_Exercise aim_:
Could you reproduce, from the records below, everything from the line with "C10: 2.2uF (plus" down to the line with "R21: 1k (VA, VC) -> 33k (VA, VC)", keeping both of those lines and changing nothing?

---+---

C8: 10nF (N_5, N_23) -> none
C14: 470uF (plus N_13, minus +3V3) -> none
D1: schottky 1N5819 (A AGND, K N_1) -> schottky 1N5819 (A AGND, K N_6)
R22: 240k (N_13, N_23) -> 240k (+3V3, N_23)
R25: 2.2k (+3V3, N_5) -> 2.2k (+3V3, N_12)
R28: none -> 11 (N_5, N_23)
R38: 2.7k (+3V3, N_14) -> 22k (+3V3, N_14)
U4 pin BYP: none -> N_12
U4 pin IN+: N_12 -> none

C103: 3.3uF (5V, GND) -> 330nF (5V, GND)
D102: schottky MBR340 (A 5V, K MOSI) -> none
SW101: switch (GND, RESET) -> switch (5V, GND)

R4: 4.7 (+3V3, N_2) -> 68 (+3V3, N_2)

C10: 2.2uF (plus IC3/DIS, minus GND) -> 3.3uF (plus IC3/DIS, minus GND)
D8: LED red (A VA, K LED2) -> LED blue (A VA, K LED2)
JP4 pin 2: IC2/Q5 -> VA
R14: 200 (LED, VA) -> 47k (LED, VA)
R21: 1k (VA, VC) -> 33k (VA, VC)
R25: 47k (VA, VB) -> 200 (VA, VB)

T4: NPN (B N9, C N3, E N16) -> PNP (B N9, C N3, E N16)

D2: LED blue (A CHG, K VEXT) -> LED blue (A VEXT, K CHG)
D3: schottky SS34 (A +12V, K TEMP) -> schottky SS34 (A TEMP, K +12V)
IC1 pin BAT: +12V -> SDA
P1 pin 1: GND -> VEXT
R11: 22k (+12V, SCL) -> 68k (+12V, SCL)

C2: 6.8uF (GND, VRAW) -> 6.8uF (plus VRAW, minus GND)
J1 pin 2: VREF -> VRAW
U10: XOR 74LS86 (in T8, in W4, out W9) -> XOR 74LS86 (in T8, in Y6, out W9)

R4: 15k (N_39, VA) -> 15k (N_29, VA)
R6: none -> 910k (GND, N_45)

---+---

_Task output_:
C10: 2.2uF (plus IC3/DIS, minus GND) -> 3.3uF (plus IC3/DIS, minus GND)
D8: LED red (A VA, K LED2) -> LED blue (A VA, K LED2)
JP4 pin 2: IC2/Q5 -> VA
R14: 200 (LED, VA) -> 47k (LED, VA)
R21: 1k (VA, VC) -> 33k (VA, VC)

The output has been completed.